● TASK DETAILS:
Give the listing again exactly, omitting its images.

Segment Open

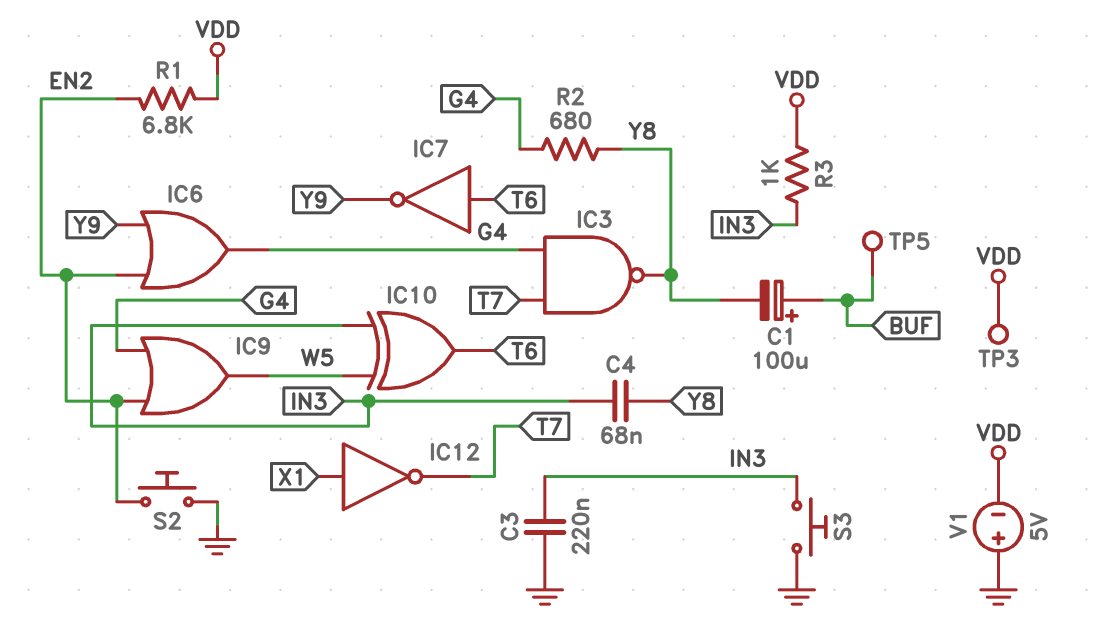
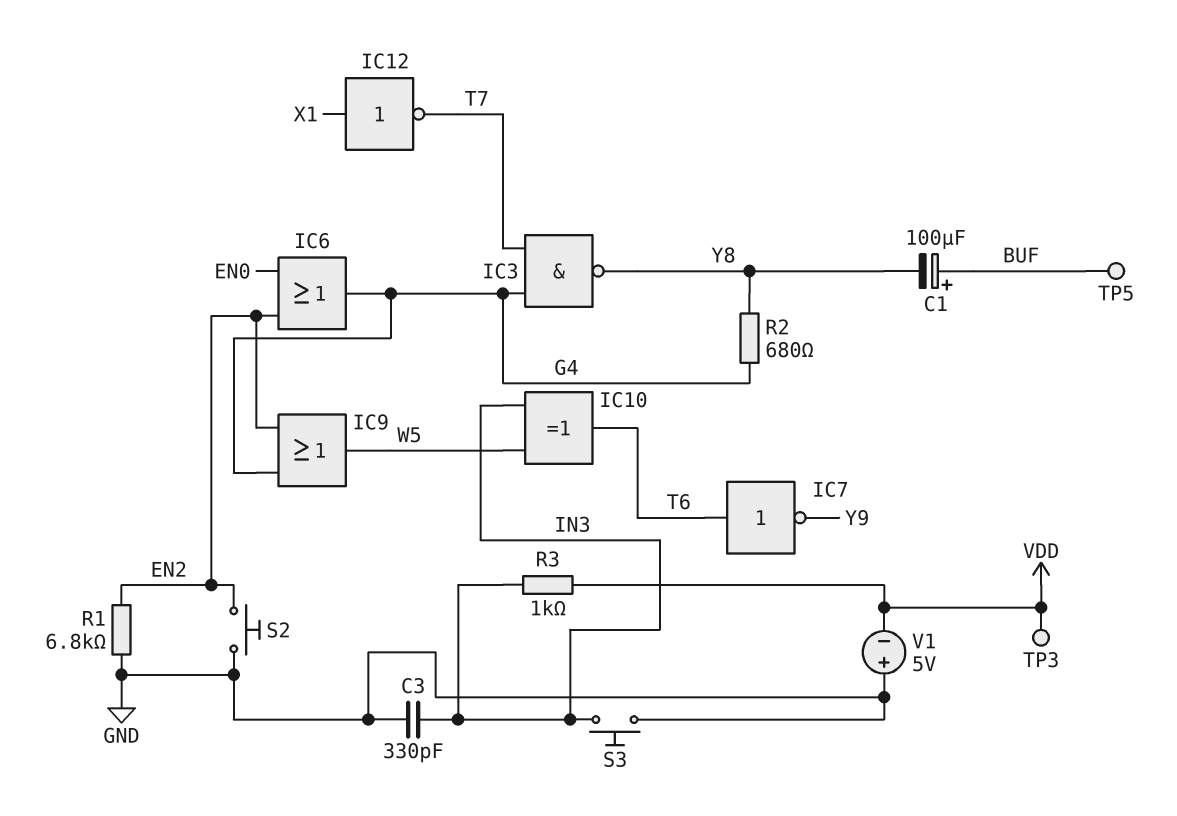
C3: 220nF (GND, IN3) -> 330pF (GND, IN3)
C4: 68nF (IN3, Y8) -> none
IC6: OR (in EN2, in Y9, out G4) -> OR (in EN0, in EN2, out G4)
R1: 6.8k (EN2, VDD) -> 6.8k (EN2, GND)

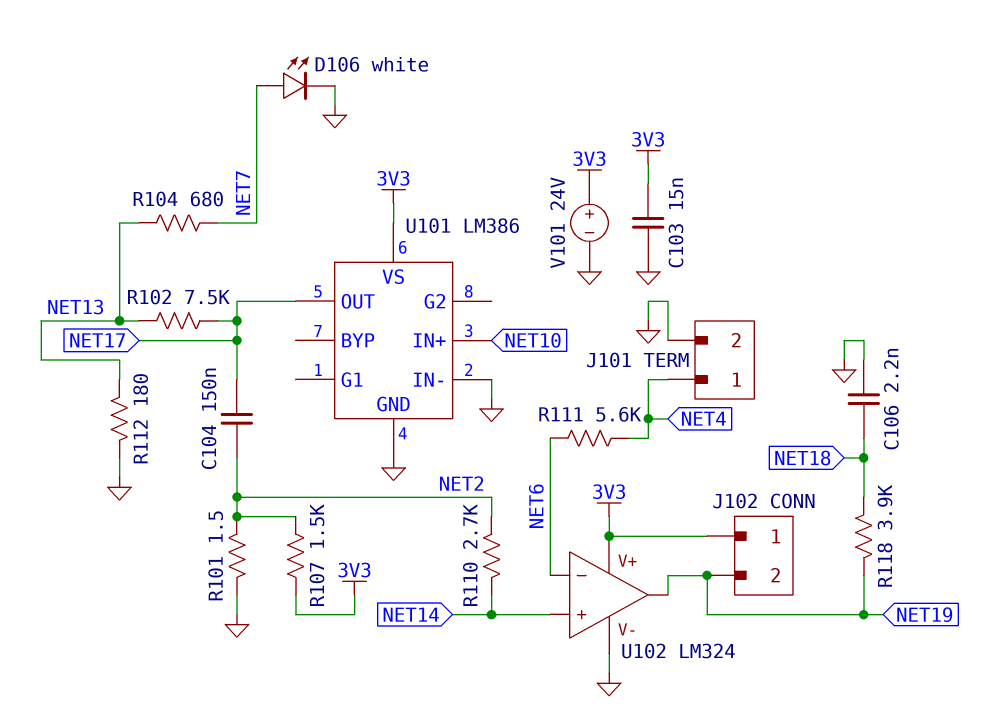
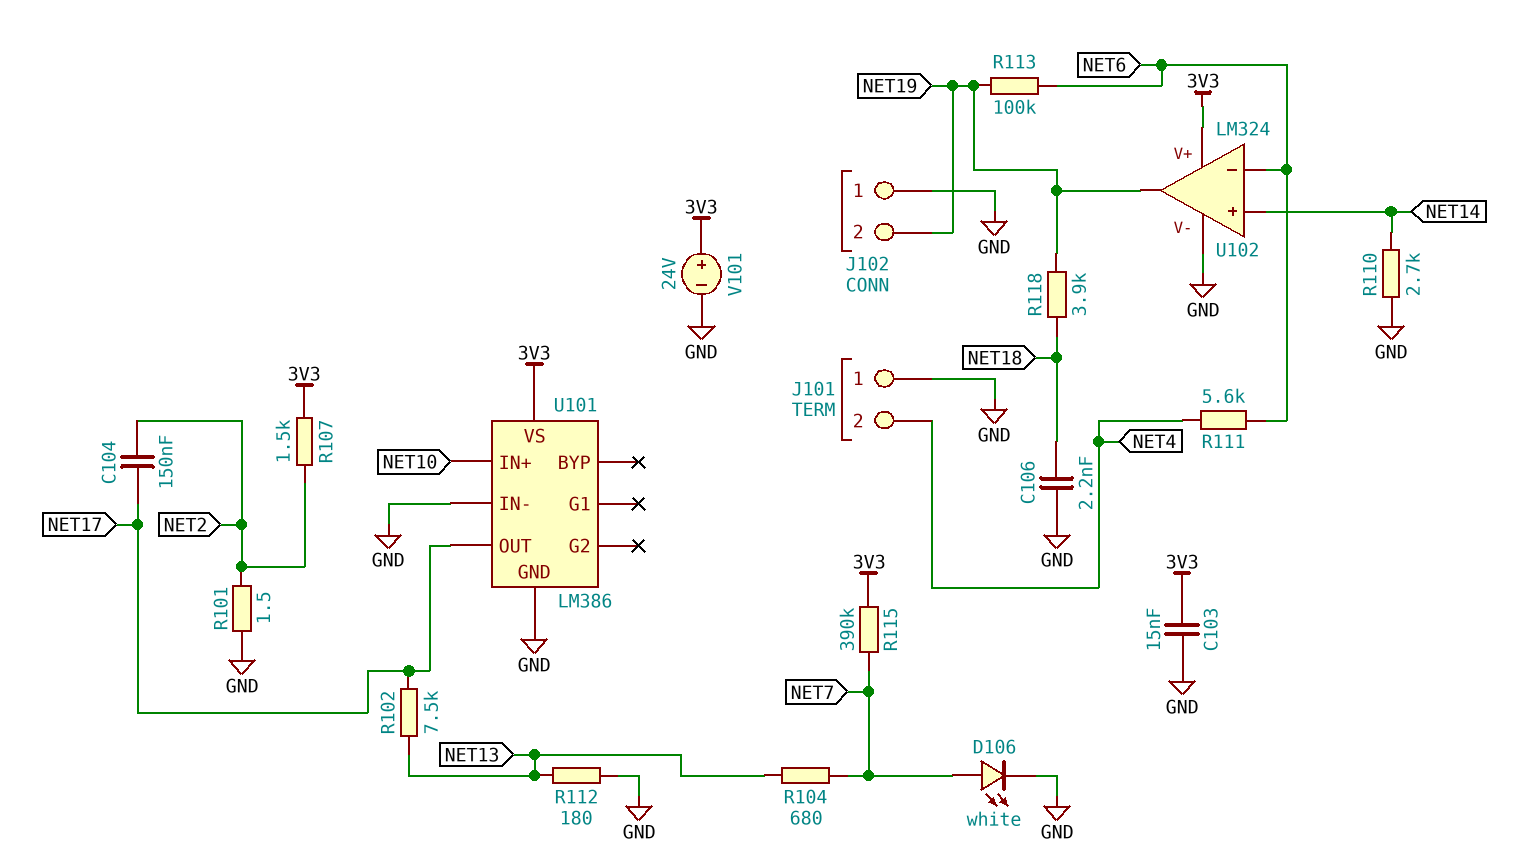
J101 pin 1: NET4 -> GND
J101 pin 2: GND -> NET4
J102 pin 1: 3V3 -> GND
R110: 2.7k (NET2, NET14) -> 2.7k (GND, NET14)
R113: none -> 100k (NET6, NET19)
R115: none -> 390k (3V3, NET7)

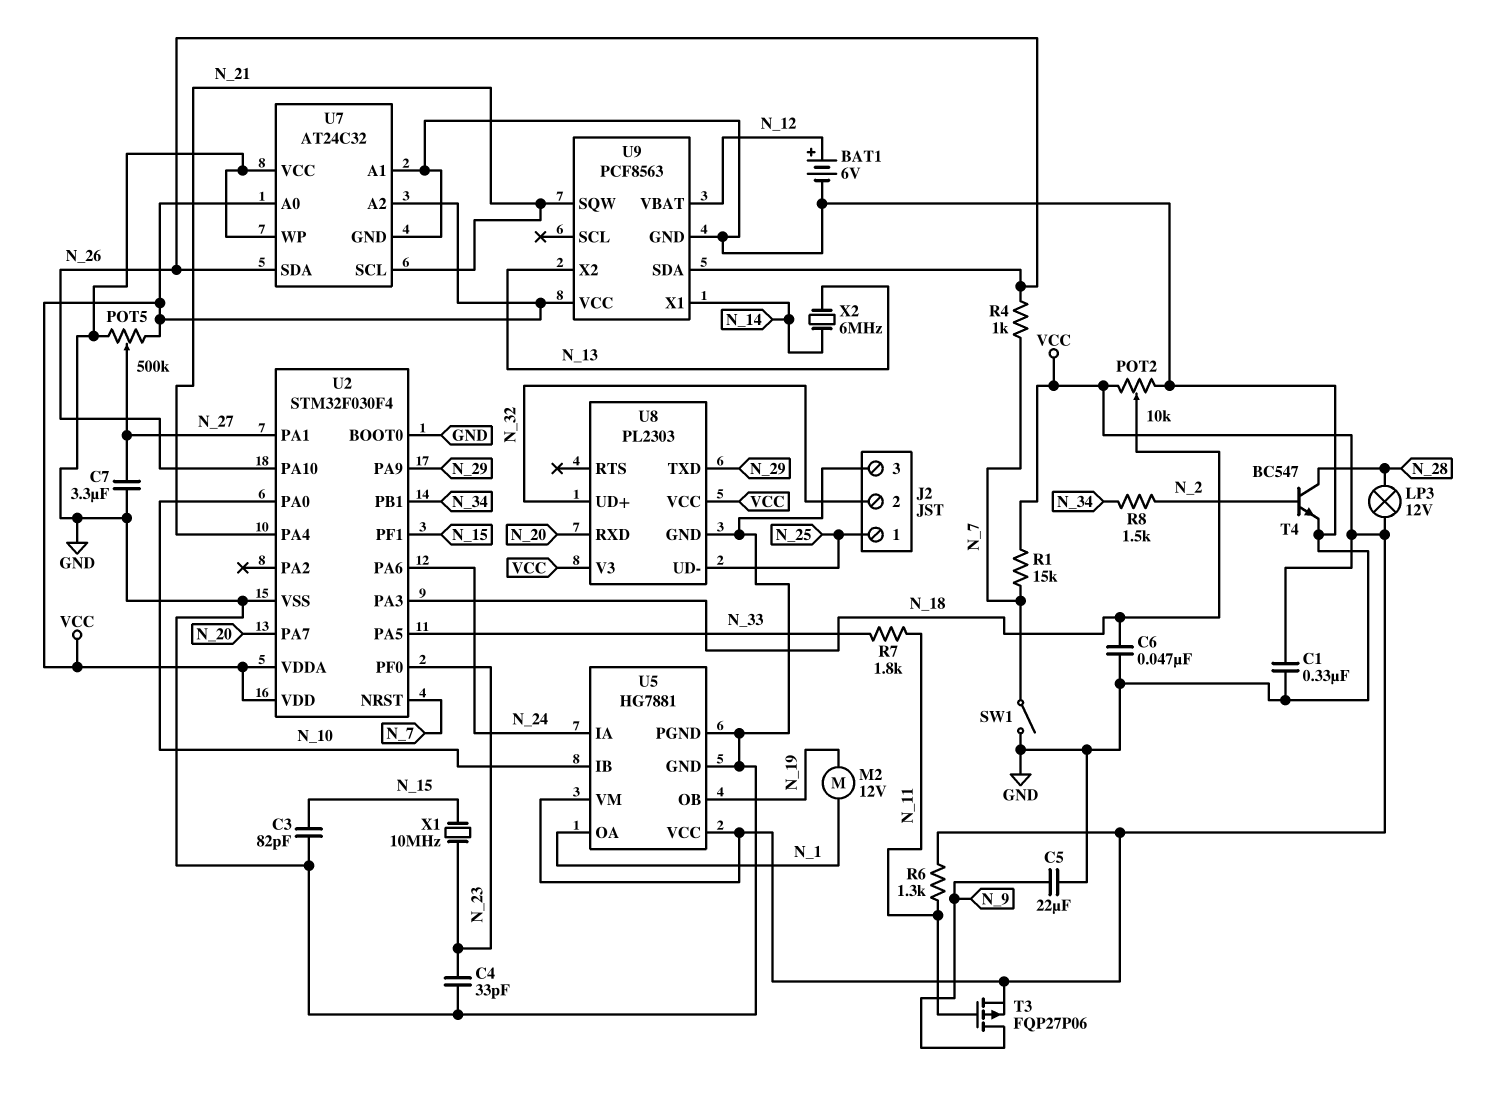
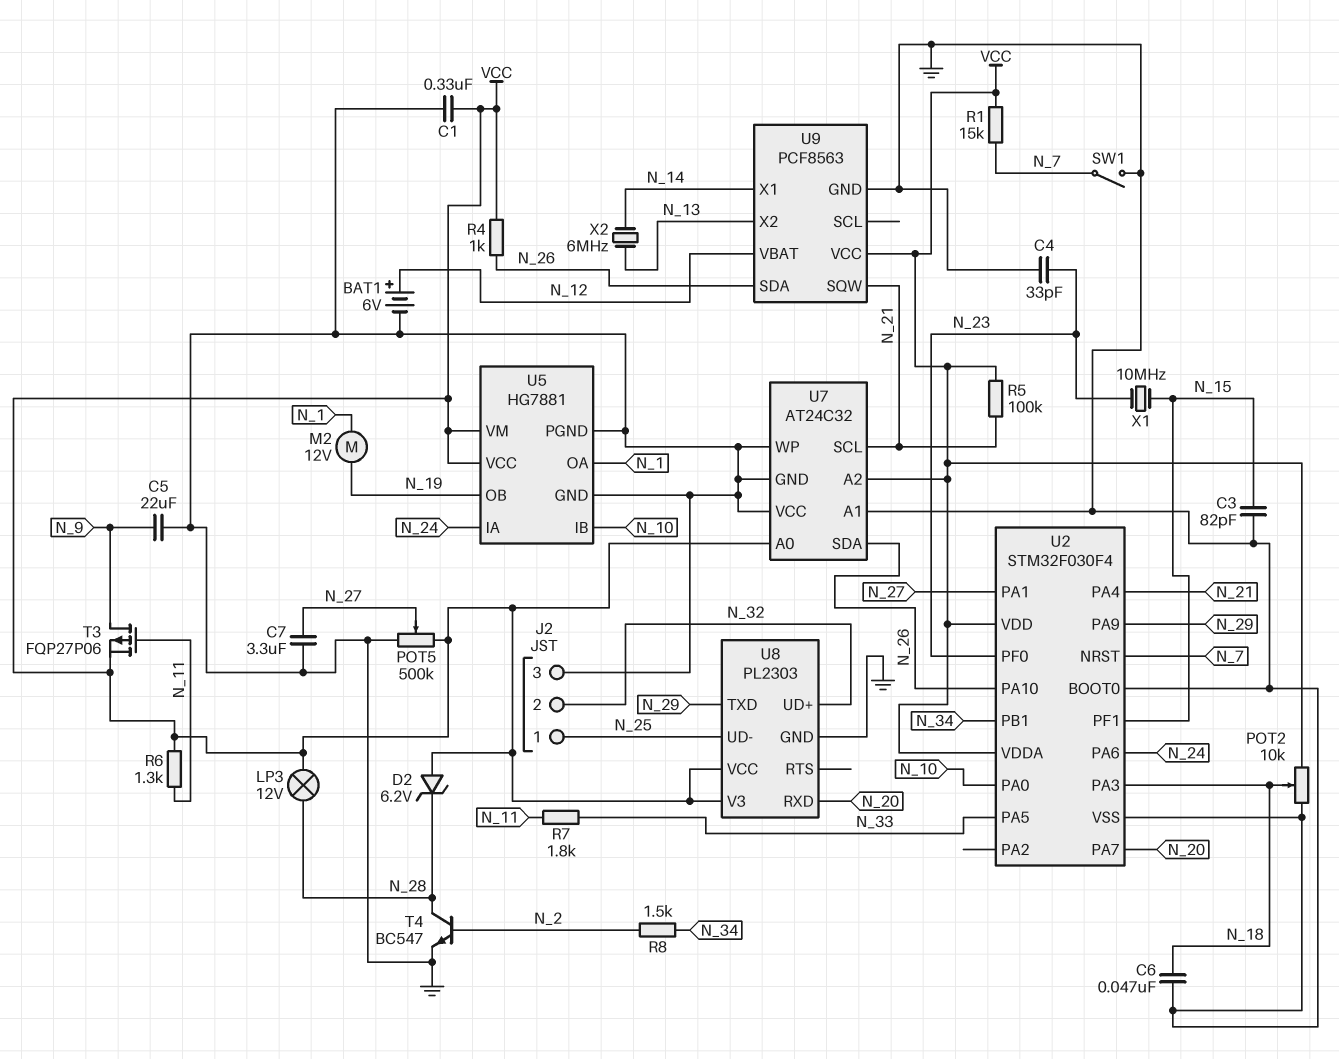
D2: none -> zener 6.2V (A VCC, K N_28)
R4: 1k (N_7, N_26) -> 1k (N_26, VCC)
R5: none -> 100k (N_21, VCC)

Segment Closed

● FINISHED EXERCISE:
C3: 220nF (GND, IN3) -> 330pF (GND, IN3)
C4: 68nF (IN3, Y8) -> none
IC6: OR (in EN2, in Y9, out G4) -> OR (in EN0, in EN2, out G4)
R1: 6.8k (EN2, VDD) -> 6.8k (EN2, GND)

J101 pin 1: NET4 -> GND
J101 pin 2: GND -> NET4
J102 pin 1: 3V3 -> GND
R110: 2.7k (NET2, NET14) -> 2.7k (GND, NET14)
R113: none -> 100k (NET6, NET19)
R115: none -> 390k (3V3, NET7)

D2: none -> zener 6.2V (A VCC, K N_28)
R4: 1k (N_7, N_26) -> 1k (N_26, VCC)
R5: none -> 100k (N_21, VCC)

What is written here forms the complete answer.